(What the task requires): Counting every line in the records below that holds "green", give the total and add nothing.

(Raw data):
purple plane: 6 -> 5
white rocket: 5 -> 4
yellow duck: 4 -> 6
* * *
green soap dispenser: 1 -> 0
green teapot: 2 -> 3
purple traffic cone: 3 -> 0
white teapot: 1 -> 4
...
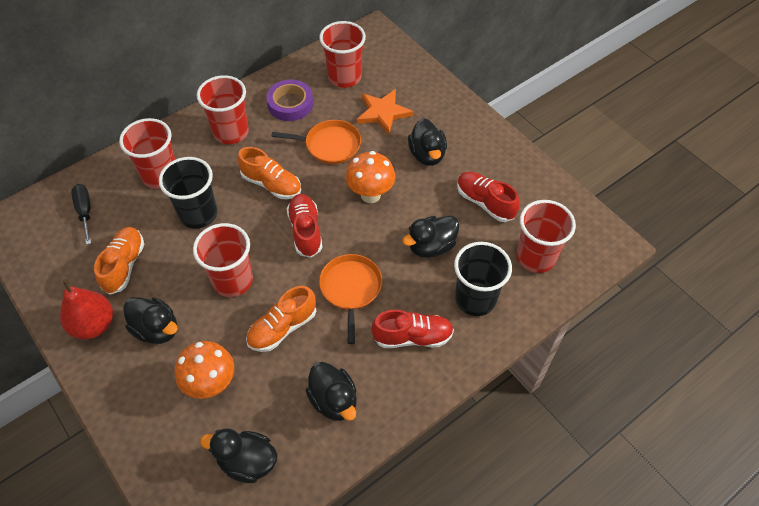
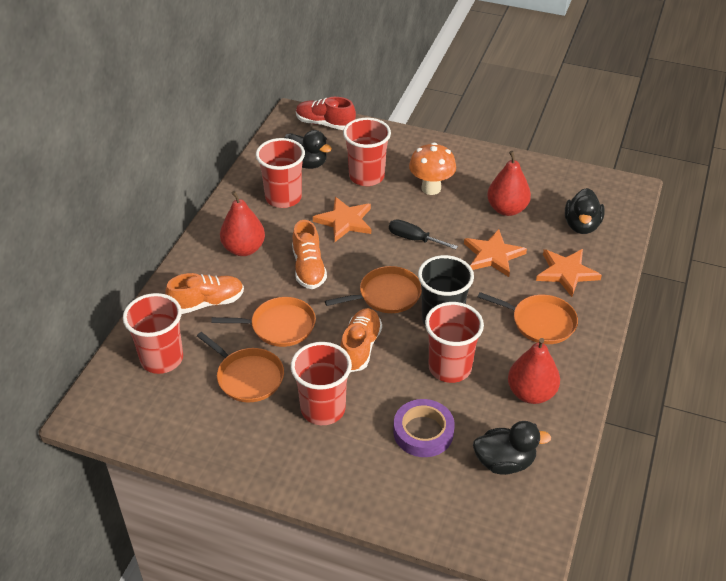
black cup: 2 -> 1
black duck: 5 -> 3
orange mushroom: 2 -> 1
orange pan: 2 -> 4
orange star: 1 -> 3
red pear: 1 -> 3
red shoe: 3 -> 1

(Answer section): 2